── Data to examine
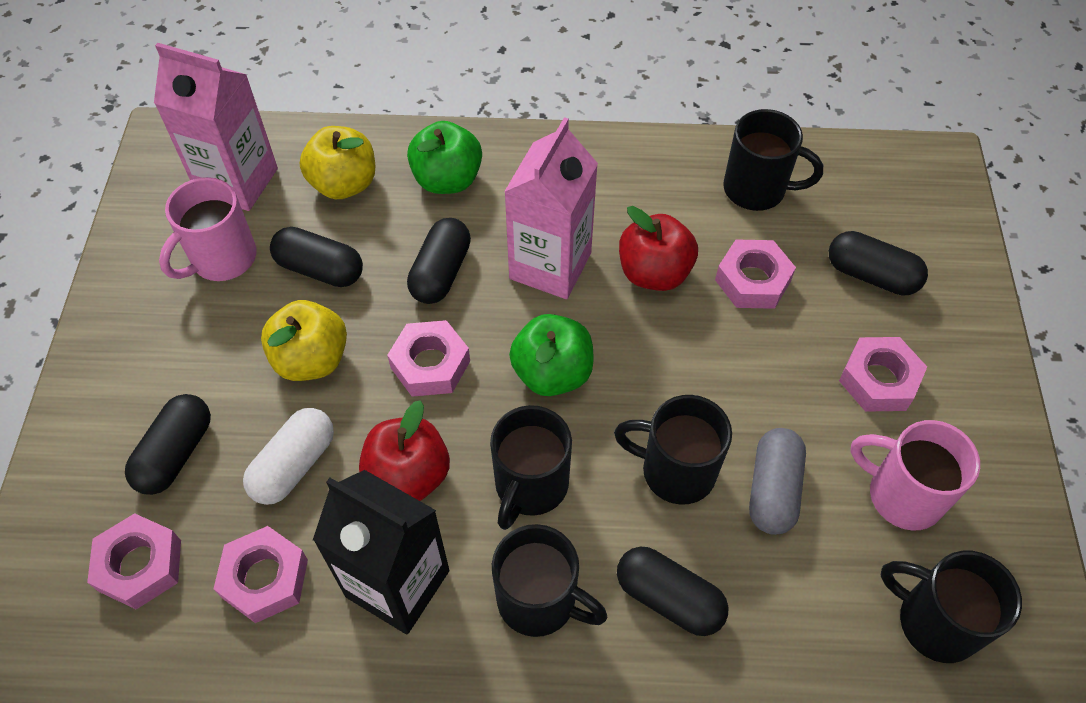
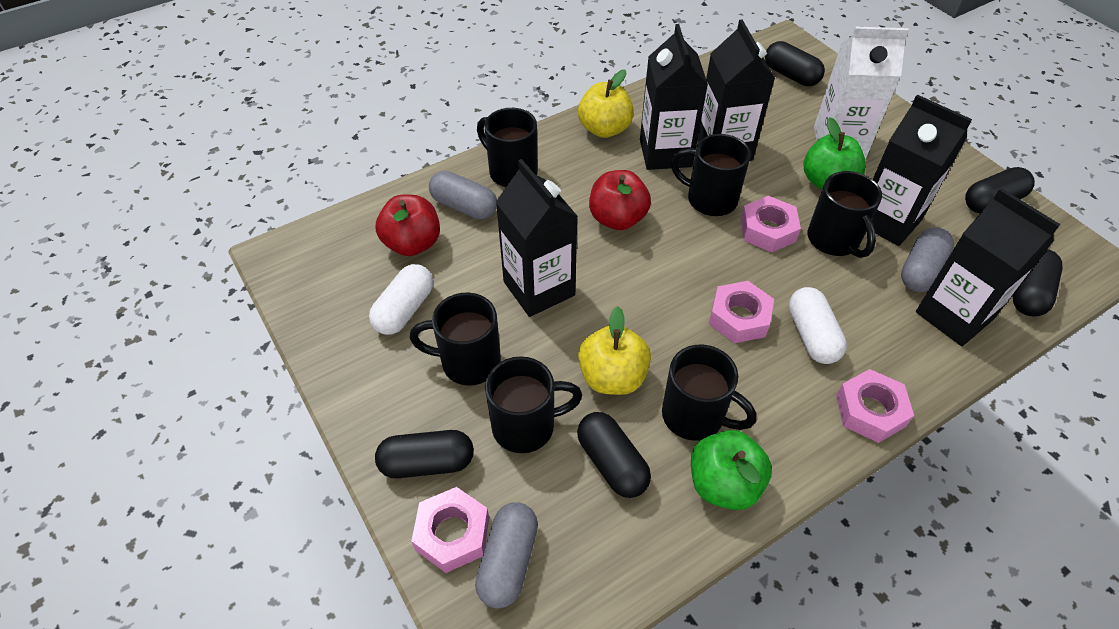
black carton: 1 -> 5
black mug: 5 -> 6
grey capsule: 1 -> 3
pink carton: 2 -> 0
pink mug: 2 -> 0
pink nut: 5 -> 4
white capsule: 1 -> 2
white carton: 0 -> 1

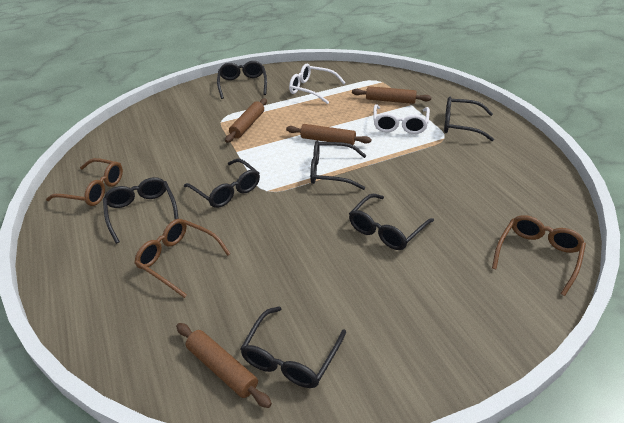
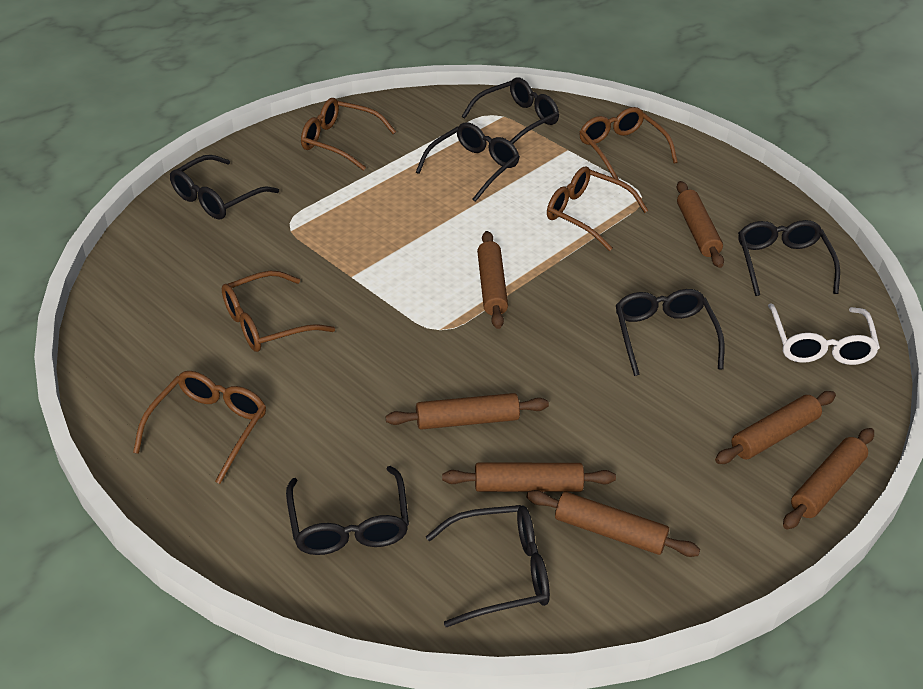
brown glasses: 3 -> 5
brown rolling pin: 4 -> 7
white glasses: 2 -> 1

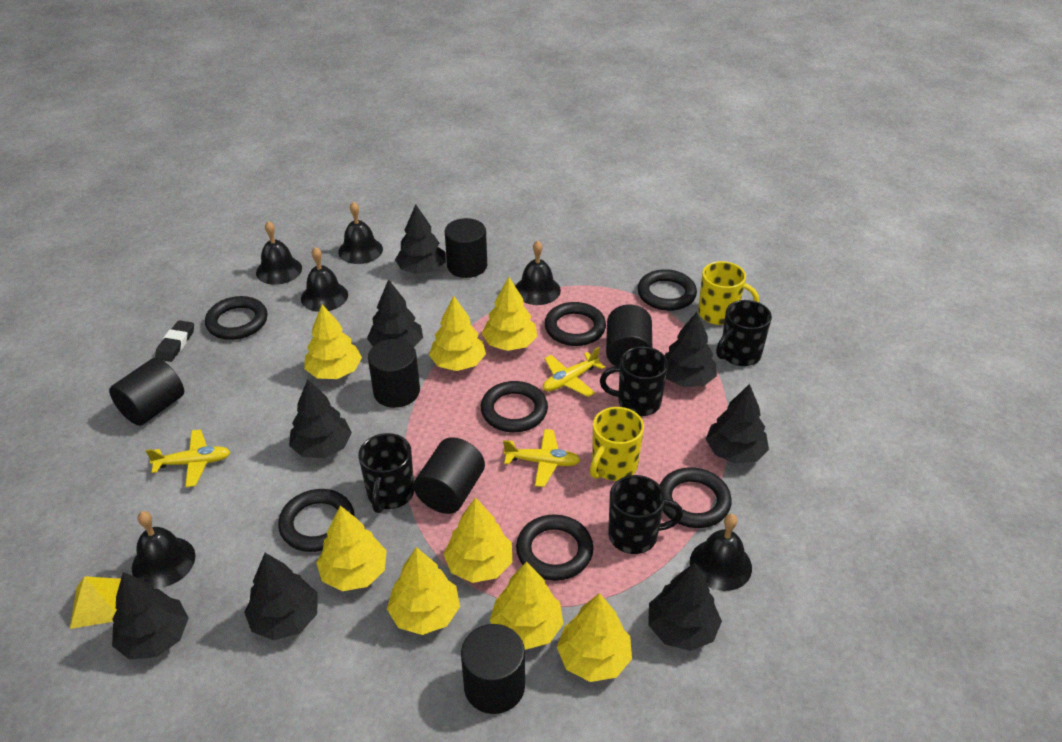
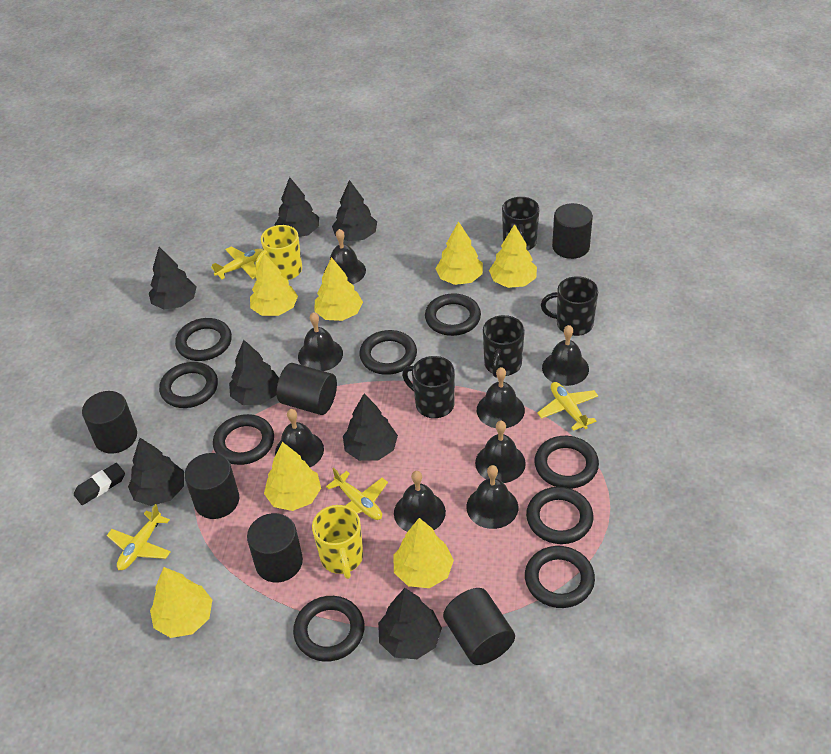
black bell: 6 -> 8
black ring: 7 -> 9
black tree: 8 -> 7
yellow plane: 3 -> 4
yellow pyramid: 1 -> 0
yellow tree: 8 -> 7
────
Reprint each of the records exactly and skip the images.

Task response:
black carton: 1 -> 5
black mug: 5 -> 6
grey capsule: 1 -> 3
pink carton: 2 -> 0
pink mug: 2 -> 0
pink nut: 5 -> 4
white capsule: 1 -> 2
white carton: 0 -> 1

brown glasses: 3 -> 5
brown rolling pin: 4 -> 7
white glasses: 2 -> 1

black bell: 6 -> 8
black ring: 7 -> 9
black tree: 8 -> 7
yellow plane: 3 -> 4
yellow pyramid: 1 -> 0
yellow tree: 8 -> 7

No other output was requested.